## Instructions to follow
In the entries that follow, find every line containing "cross" and copy it.

[Provided data]

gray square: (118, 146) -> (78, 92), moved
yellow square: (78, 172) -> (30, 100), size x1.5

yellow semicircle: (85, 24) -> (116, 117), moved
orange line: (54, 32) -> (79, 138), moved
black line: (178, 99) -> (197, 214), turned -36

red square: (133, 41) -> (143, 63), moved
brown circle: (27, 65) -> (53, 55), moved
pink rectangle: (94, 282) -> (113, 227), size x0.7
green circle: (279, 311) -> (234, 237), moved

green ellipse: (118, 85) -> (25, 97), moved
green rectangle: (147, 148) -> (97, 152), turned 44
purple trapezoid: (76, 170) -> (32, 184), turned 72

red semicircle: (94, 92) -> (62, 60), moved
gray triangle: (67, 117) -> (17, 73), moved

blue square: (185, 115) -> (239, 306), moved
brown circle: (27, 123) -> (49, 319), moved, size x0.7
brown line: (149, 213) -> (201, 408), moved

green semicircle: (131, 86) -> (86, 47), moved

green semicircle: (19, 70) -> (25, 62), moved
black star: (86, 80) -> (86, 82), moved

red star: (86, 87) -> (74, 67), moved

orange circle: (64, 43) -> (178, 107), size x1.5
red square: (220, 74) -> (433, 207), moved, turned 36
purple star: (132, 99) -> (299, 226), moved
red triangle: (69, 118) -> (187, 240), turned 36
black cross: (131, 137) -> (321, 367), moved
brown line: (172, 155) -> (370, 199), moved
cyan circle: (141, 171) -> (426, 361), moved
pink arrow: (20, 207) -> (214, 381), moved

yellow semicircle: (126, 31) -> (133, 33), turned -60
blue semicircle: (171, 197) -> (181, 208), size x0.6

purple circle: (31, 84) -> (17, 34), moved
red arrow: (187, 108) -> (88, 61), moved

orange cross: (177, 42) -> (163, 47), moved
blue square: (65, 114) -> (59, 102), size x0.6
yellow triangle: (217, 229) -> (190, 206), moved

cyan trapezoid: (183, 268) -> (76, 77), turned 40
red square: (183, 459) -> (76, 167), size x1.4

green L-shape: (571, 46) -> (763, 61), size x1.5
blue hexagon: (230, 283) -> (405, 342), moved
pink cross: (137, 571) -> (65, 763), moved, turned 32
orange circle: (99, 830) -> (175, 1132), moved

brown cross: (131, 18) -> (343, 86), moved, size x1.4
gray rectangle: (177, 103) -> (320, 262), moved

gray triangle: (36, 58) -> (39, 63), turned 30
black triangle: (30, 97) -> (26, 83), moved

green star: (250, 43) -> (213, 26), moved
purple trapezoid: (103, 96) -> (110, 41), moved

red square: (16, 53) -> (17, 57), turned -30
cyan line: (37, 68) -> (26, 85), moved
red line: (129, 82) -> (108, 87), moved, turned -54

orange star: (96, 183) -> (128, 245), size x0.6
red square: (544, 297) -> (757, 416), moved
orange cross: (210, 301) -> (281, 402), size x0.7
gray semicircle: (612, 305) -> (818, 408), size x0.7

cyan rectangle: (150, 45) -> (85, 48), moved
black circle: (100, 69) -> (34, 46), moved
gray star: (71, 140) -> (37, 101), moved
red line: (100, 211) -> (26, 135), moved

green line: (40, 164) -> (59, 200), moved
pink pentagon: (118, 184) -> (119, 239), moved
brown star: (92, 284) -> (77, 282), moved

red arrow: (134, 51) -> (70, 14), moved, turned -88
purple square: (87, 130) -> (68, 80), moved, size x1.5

[/Provided data]

## Task output
black cross: (131, 137) -> (321, 367), moved
orange cross: (177, 42) -> (163, 47), moved
pink cross: (137, 571) -> (65, 763), moved, turned 32
brown cross: (131, 18) -> (343, 86), moved, size x1.4
orange cross: (210, 301) -> (281, 402), size x0.7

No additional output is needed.